___ INPUT FOR THIS TASK
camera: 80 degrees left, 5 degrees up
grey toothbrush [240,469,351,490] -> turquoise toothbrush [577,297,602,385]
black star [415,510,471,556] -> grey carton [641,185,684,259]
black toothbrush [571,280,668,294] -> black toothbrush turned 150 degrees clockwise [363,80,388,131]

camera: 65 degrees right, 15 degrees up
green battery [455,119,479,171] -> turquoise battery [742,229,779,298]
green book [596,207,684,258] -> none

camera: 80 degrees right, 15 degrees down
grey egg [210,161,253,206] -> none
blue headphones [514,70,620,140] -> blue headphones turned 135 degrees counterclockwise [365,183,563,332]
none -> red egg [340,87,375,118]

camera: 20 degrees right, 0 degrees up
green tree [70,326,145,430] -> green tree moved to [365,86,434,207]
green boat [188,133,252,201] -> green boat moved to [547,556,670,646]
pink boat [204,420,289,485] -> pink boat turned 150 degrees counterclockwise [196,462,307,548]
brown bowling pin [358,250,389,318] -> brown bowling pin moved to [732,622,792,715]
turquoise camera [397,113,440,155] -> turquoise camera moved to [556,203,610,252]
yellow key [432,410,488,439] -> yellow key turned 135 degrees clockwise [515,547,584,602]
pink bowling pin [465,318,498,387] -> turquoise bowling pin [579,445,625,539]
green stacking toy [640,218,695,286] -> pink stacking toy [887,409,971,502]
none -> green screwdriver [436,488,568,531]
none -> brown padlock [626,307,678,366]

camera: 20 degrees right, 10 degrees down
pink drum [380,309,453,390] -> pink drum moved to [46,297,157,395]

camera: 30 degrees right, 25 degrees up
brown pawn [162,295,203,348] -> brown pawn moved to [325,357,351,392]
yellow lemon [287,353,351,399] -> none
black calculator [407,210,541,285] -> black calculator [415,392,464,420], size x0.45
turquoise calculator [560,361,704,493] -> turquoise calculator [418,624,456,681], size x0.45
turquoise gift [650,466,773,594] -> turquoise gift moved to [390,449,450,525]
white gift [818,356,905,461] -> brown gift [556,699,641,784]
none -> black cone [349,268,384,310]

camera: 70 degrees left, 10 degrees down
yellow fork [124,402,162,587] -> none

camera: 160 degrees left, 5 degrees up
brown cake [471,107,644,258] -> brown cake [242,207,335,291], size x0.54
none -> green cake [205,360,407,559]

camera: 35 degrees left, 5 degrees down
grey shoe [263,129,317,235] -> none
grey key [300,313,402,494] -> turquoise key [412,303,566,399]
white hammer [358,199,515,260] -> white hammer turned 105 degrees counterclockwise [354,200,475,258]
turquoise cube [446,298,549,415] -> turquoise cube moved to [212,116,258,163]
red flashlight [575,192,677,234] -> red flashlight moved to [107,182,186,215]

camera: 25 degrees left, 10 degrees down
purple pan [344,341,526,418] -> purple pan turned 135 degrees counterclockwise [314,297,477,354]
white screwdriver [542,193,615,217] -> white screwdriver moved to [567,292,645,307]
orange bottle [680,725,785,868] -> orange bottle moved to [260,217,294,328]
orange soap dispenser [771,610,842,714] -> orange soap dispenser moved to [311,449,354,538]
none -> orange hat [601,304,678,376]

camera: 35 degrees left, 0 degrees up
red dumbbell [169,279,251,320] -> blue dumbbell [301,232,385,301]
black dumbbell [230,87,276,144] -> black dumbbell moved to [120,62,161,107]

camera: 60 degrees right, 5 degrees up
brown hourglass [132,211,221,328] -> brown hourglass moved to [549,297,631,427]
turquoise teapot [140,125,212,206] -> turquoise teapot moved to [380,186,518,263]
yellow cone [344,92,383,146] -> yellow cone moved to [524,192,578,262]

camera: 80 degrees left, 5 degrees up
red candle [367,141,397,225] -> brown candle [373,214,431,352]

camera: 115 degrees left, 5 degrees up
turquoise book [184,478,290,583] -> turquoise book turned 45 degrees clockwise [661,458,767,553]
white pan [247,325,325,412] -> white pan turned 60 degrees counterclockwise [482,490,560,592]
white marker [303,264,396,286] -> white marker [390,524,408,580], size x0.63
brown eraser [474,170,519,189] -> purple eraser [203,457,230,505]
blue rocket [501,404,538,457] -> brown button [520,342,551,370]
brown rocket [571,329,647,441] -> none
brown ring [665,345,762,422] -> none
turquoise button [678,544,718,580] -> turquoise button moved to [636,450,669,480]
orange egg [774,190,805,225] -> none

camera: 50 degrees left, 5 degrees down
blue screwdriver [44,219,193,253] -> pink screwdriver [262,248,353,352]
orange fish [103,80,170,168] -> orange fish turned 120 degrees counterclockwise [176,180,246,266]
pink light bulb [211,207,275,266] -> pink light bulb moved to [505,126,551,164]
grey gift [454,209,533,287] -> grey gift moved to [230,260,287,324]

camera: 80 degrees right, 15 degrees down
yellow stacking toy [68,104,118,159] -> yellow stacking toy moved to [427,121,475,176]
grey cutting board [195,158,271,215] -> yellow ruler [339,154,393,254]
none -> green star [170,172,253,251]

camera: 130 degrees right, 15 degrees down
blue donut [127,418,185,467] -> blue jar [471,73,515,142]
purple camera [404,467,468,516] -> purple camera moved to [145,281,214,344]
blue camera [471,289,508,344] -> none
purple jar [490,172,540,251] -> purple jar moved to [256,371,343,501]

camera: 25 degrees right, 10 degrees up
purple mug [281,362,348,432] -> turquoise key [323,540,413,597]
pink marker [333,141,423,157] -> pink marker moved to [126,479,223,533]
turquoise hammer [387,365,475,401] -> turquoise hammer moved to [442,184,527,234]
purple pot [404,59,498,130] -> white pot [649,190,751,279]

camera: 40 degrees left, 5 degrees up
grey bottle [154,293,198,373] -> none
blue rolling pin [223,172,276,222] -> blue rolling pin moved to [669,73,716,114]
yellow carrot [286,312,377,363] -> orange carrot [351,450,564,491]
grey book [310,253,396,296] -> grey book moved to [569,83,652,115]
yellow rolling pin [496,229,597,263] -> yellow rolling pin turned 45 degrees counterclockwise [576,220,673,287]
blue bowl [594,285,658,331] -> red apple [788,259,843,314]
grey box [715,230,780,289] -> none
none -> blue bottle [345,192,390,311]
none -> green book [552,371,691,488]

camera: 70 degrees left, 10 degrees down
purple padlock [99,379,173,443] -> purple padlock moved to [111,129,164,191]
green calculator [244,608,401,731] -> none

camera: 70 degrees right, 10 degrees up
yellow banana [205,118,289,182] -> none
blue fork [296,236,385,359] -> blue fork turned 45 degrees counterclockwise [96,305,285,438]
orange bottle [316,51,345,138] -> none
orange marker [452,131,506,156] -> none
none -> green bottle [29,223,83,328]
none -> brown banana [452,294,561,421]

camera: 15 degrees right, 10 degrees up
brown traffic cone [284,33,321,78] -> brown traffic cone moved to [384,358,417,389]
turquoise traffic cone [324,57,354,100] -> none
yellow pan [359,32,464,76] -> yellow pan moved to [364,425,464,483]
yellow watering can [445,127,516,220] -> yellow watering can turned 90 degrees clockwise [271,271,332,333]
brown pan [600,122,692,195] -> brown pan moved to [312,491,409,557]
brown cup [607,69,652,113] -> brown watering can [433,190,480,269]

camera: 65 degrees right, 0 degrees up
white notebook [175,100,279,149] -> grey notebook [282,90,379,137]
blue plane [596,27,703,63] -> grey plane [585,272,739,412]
______
§ WHAT YOU HAVE TO DO
Transcribe all the material, keeping each word as it is.

§ RESPONSE FOR THIS EXERCISE
camera: 80 degrees left, 5 degrees up
grey toothbrush [240,469,351,490] -> turquoise toothbrush [577,297,602,385]
black star [415,510,471,556] -> grey carton [641,185,684,259]
black toothbrush [571,280,668,294] -> black toothbrush turned 150 degrees clockwise [363,80,388,131]

camera: 65 degrees right, 15 degrees up
green battery [455,119,479,171] -> turquoise battery [742,229,779,298]
green book [596,207,684,258] -> none

camera: 80 degrees right, 15 degrees down
grey egg [210,161,253,206] -> none
blue headphones [514,70,620,140] -> blue headphones turned 135 degrees counterclockwise [365,183,563,332]
none -> red egg [340,87,375,118]

camera: 20 degrees right, 0 degrees up
green tree [70,326,145,430] -> green tree moved to [365,86,434,207]
green boat [188,133,252,201] -> green boat moved to [547,556,670,646]
pink boat [204,420,289,485] -> pink boat turned 150 degrees counterclockwise [196,462,307,548]
brown bowling pin [358,250,389,318] -> brown bowling pin moved to [732,622,792,715]
turquoise camera [397,113,440,155] -> turquoise camera moved to [556,203,610,252]
yellow key [432,410,488,439] -> yellow key turned 135 degrees clockwise [515,547,584,602]
pink bowling pin [465,318,498,387] -> turquoise bowling pin [579,445,625,539]
green stacking toy [640,218,695,286] -> pink stacking toy [887,409,971,502]
none -> green screwdriver [436,488,568,531]
none -> brown padlock [626,307,678,366]

camera: 20 degrees right, 10 degrees down
pink drum [380,309,453,390] -> pink drum moved to [46,297,157,395]

camera: 30 degrees right, 25 degrees up
brown pawn [162,295,203,348] -> brown pawn moved to [325,357,351,392]
yellow lemon [287,353,351,399] -> none
black calculator [407,210,541,285] -> black calculator [415,392,464,420], size x0.45
turquoise calculator [560,361,704,493] -> turquoise calculator [418,624,456,681], size x0.45
turquoise gift [650,466,773,594] -> turquoise gift moved to [390,449,450,525]
white gift [818,356,905,461] -> brown gift [556,699,641,784]
none -> black cone [349,268,384,310]

camera: 70 degrees left, 10 degrees down
yellow fork [124,402,162,587] -> none

camera: 160 degrees left, 5 degrees up
brown cake [471,107,644,258] -> brown cake [242,207,335,291], size x0.54
none -> green cake [205,360,407,559]

camera: 35 degrees left, 5 degrees down
grey shoe [263,129,317,235] -> none
grey key [300,313,402,494] -> turquoise key [412,303,566,399]
white hammer [358,199,515,260] -> white hammer turned 105 degrees counterclockwise [354,200,475,258]
turquoise cube [446,298,549,415] -> turquoise cube moved to [212,116,258,163]
red flashlight [575,192,677,234] -> red flashlight moved to [107,182,186,215]

camera: 25 degrees left, 10 degrees down
purple pan [344,341,526,418] -> purple pan turned 135 degrees counterclockwise [314,297,477,354]
white screwdriver [542,193,615,217] -> white screwdriver moved to [567,292,645,307]
orange bottle [680,725,785,868] -> orange bottle moved to [260,217,294,328]
orange soap dispenser [771,610,842,714] -> orange soap dispenser moved to [311,449,354,538]
none -> orange hat [601,304,678,376]

camera: 35 degrees left, 0 degrees up
red dumbbell [169,279,251,320] -> blue dumbbell [301,232,385,301]
black dumbbell [230,87,276,144] -> black dumbbell moved to [120,62,161,107]

camera: 60 degrees right, 5 degrees up
brown hourglass [132,211,221,328] -> brown hourglass moved to [549,297,631,427]
turquoise teapot [140,125,212,206] -> turquoise teapot moved to [380,186,518,263]
yellow cone [344,92,383,146] -> yellow cone moved to [524,192,578,262]

camera: 80 degrees left, 5 degrees up
red candle [367,141,397,225] -> brown candle [373,214,431,352]

camera: 115 degrees left, 5 degrees up
turquoise book [184,478,290,583] -> turquoise book turned 45 degrees clockwise [661,458,767,553]
white pan [247,325,325,412] -> white pan turned 60 degrees counterclockwise [482,490,560,592]
white marker [303,264,396,286] -> white marker [390,524,408,580], size x0.63
brown eraser [474,170,519,189] -> purple eraser [203,457,230,505]
blue rocket [501,404,538,457] -> brown button [520,342,551,370]
brown rocket [571,329,647,441] -> none
brown ring [665,345,762,422] -> none
turquoise button [678,544,718,580] -> turquoise button moved to [636,450,669,480]
orange egg [774,190,805,225] -> none

camera: 50 degrees left, 5 degrees down
blue screwdriver [44,219,193,253] -> pink screwdriver [262,248,353,352]
orange fish [103,80,170,168] -> orange fish turned 120 degrees counterclockwise [176,180,246,266]
pink light bulb [211,207,275,266] -> pink light bulb moved to [505,126,551,164]
grey gift [454,209,533,287] -> grey gift moved to [230,260,287,324]

camera: 80 degrees right, 15 degrees down
yellow stacking toy [68,104,118,159] -> yellow stacking toy moved to [427,121,475,176]
grey cutting board [195,158,271,215] -> yellow ruler [339,154,393,254]
none -> green star [170,172,253,251]

camera: 130 degrees right, 15 degrees down
blue donut [127,418,185,467] -> blue jar [471,73,515,142]
purple camera [404,467,468,516] -> purple camera moved to [145,281,214,344]
blue camera [471,289,508,344] -> none
purple jar [490,172,540,251] -> purple jar moved to [256,371,343,501]

camera: 25 degrees right, 10 degrees up
purple mug [281,362,348,432] -> turquoise key [323,540,413,597]
pink marker [333,141,423,157] -> pink marker moved to [126,479,223,533]
turquoise hammer [387,365,475,401] -> turquoise hammer moved to [442,184,527,234]
purple pot [404,59,498,130] -> white pot [649,190,751,279]

camera: 40 degrees left, 5 degrees up
grey bottle [154,293,198,373] -> none
blue rolling pin [223,172,276,222] -> blue rolling pin moved to [669,73,716,114]
yellow carrot [286,312,377,363] -> orange carrot [351,450,564,491]
grey book [310,253,396,296] -> grey book moved to [569,83,652,115]
yellow rolling pin [496,229,597,263] -> yellow rolling pin turned 45 degrees counterclockwise [576,220,673,287]
blue bowl [594,285,658,331] -> red apple [788,259,843,314]
grey box [715,230,780,289] -> none
none -> blue bottle [345,192,390,311]
none -> green book [552,371,691,488]

camera: 70 degrees left, 10 degrees down
purple padlock [99,379,173,443] -> purple padlock moved to [111,129,164,191]
green calculator [244,608,401,731] -> none

camera: 70 degrees right, 10 degrees up
yellow banana [205,118,289,182] -> none
blue fork [296,236,385,359] -> blue fork turned 45 degrees counterclockwise [96,305,285,438]
orange bottle [316,51,345,138] -> none
orange marker [452,131,506,156] -> none
none -> green bottle [29,223,83,328]
none -> brown banana [452,294,561,421]

camera: 15 degrees right, 10 degrees up
brown traffic cone [284,33,321,78] -> brown traffic cone moved to [384,358,417,389]
turquoise traffic cone [324,57,354,100] -> none
yellow pan [359,32,464,76] -> yellow pan moved to [364,425,464,483]
yellow watering can [445,127,516,220] -> yellow watering can turned 90 degrees clockwise [271,271,332,333]
brown pan [600,122,692,195] -> brown pan moved to [312,491,409,557]
brown cup [607,69,652,113] -> brown watering can [433,190,480,269]

camera: 65 degrees right, 0 degrees up
white notebook [175,100,279,149] -> grey notebook [282,90,379,137]
blue plane [596,27,703,63] -> grey plane [585,272,739,412]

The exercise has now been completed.